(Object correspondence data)
******************************
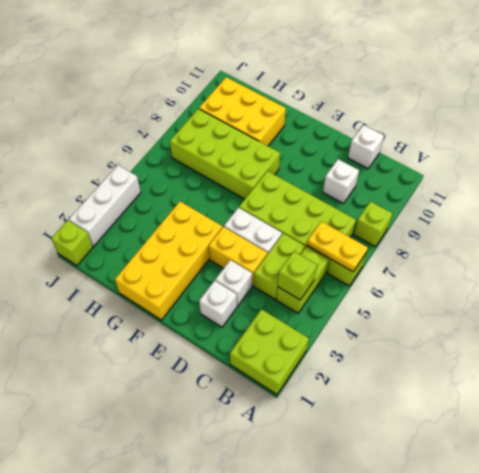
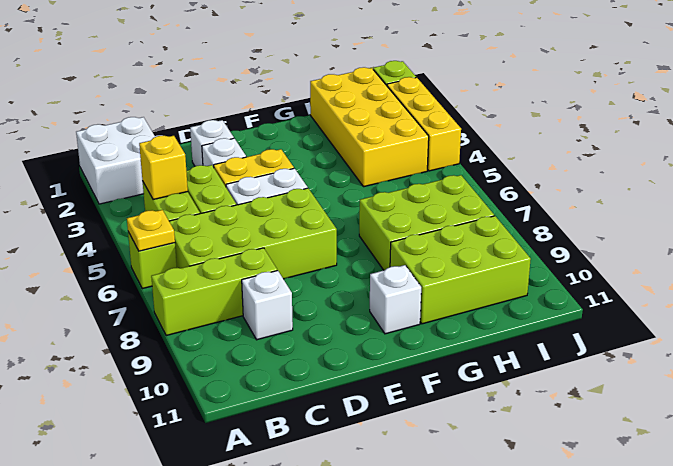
lime brick A1:B2 level 1 -> white brick A1:B2 level 1
yellow plate A6:B6 level 2 -> yellow plate A6 level 2
lime brick A8 level 1 -> lime brick A8:C8 level 1
lime brick B4 level 2 -> yellow brick B4 level 2
white brick C11 level 1 -> white brick F10 level 1
yellow brick F1:G4 level 1 -> yellow brick H1:I4 level 1
lime brick F7:I8 level 1 -> lime brick G7:I8 level 1
yellow brick G9:I10 level 1 -> lime brick G9:I10 level 1
white brick J2:J4 level 1 -> yellow brick J2:J4 level 1

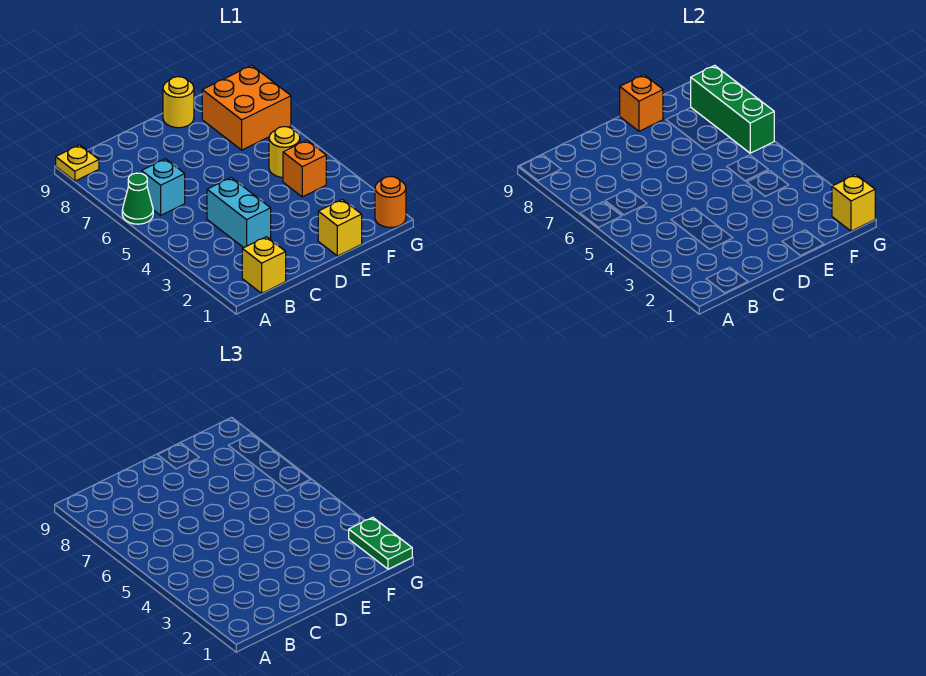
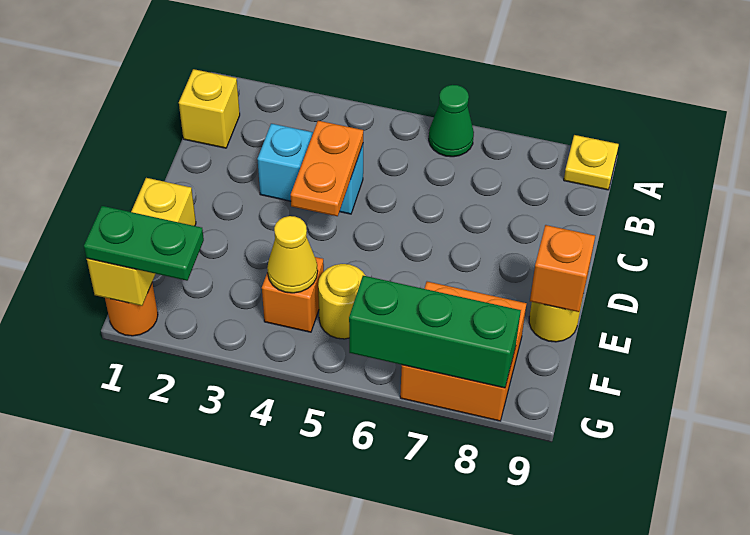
cyan brick B6 level 1 -> none
none -> orange plate C4:D4 level 2
none -> yellow cone F4 level 2

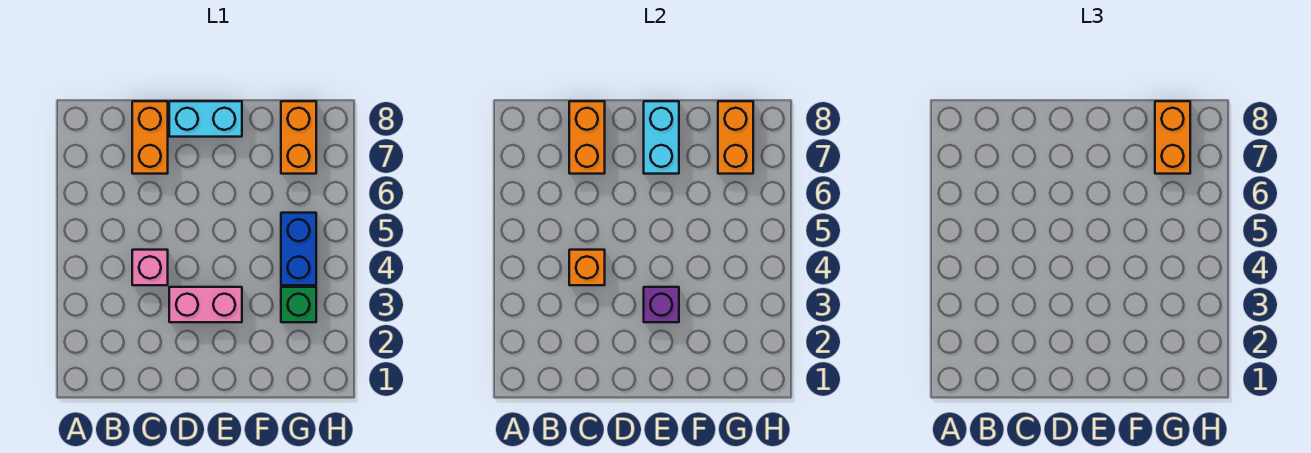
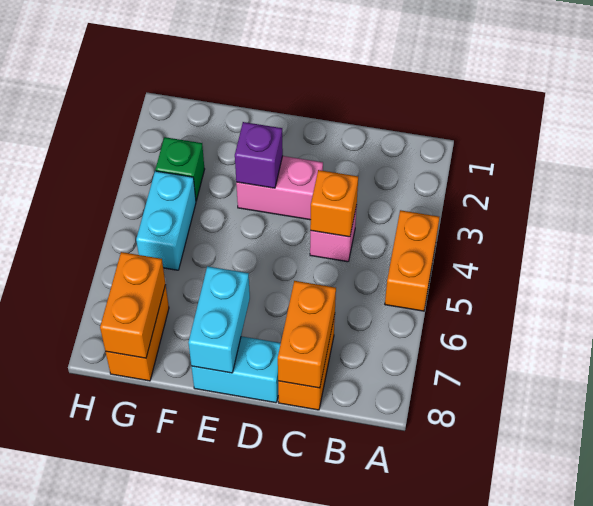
blue brick G4:G5 level 1 -> cyan brick G4:G5 level 1
orange brick G7:G8 level 3 -> orange brick A4:A5 level 1

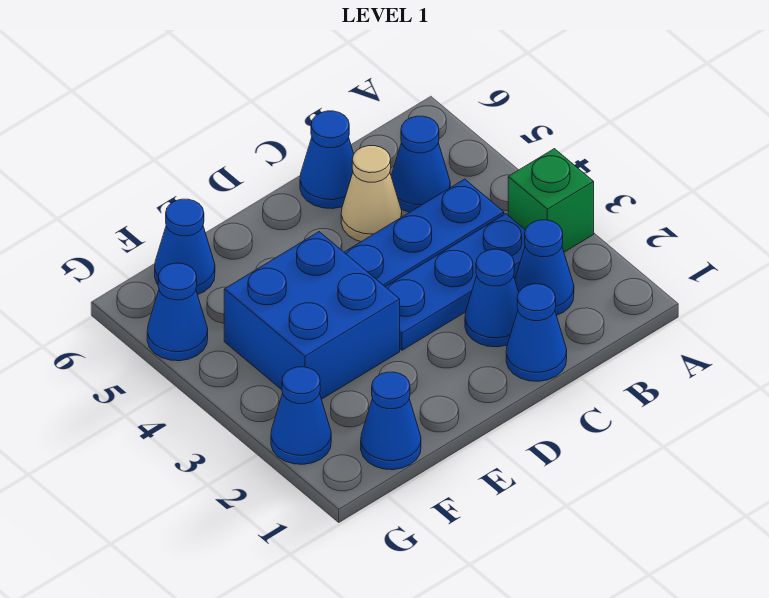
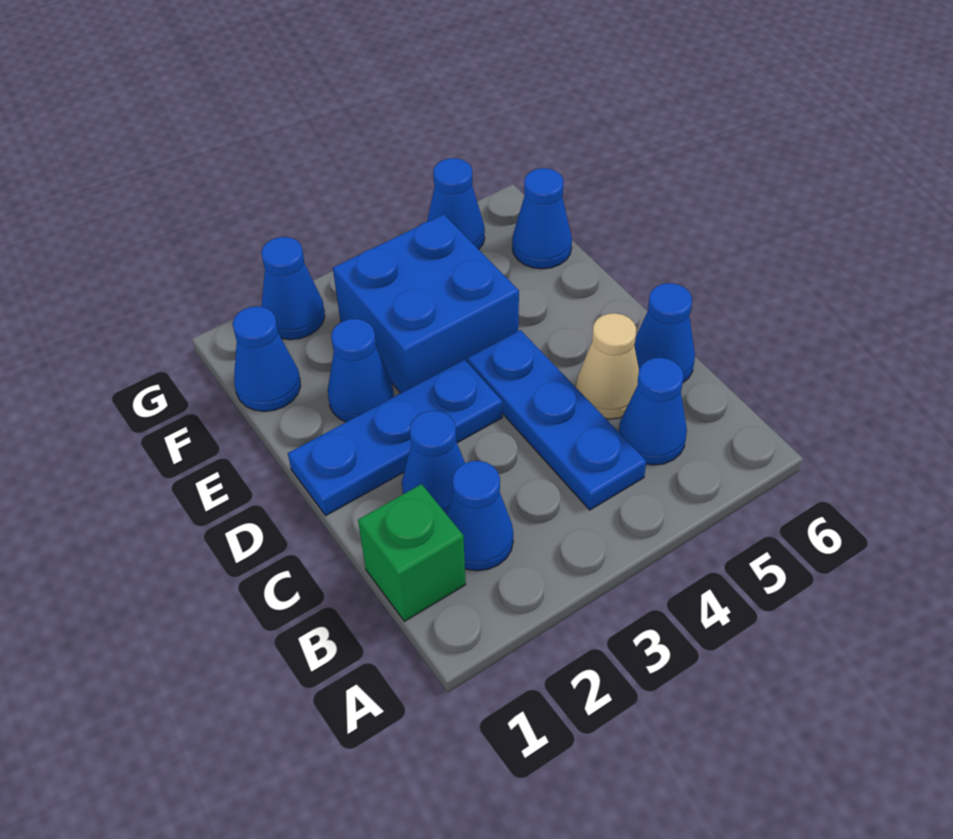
green brick A3 level 1 -> green brick B1 level 1
blue plate B3:D3 level 1 -> blue plate D1:D3 level 1
blue cone C1 level 1 -> blue cone E2 level 1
******************************
* Required action: Start with the line that holds "lime brick B4" and retype each line through the last one in the data, exactly and without pictures.

* Task output:
lime brick B4 level 2 -> yellow brick B4 level 2
white brick C11 level 1 -> white brick F10 level 1
yellow brick F1:G4 level 1 -> yellow brick H1:I4 level 1
lime brick F7:I8 level 1 -> lime brick G7:I8 level 1
yellow brick G9:I10 level 1 -> lime brick G9:I10 level 1
white brick J2:J4 level 1 -> yellow brick J2:J4 level 1

cyan brick B6 level 1 -> none
none -> orange plate C4:D4 level 2
none -> yellow cone F4 level 2

blue brick G4:G5 level 1 -> cyan brick G4:G5 level 1
orange brick G7:G8 level 3 -> orange brick A4:A5 level 1

green brick A3 level 1 -> green brick B1 level 1
blue plate B3:D3 level 1 -> blue plate D1:D3 level 1
blue cone C1 level 1 -> blue cone E2 level 1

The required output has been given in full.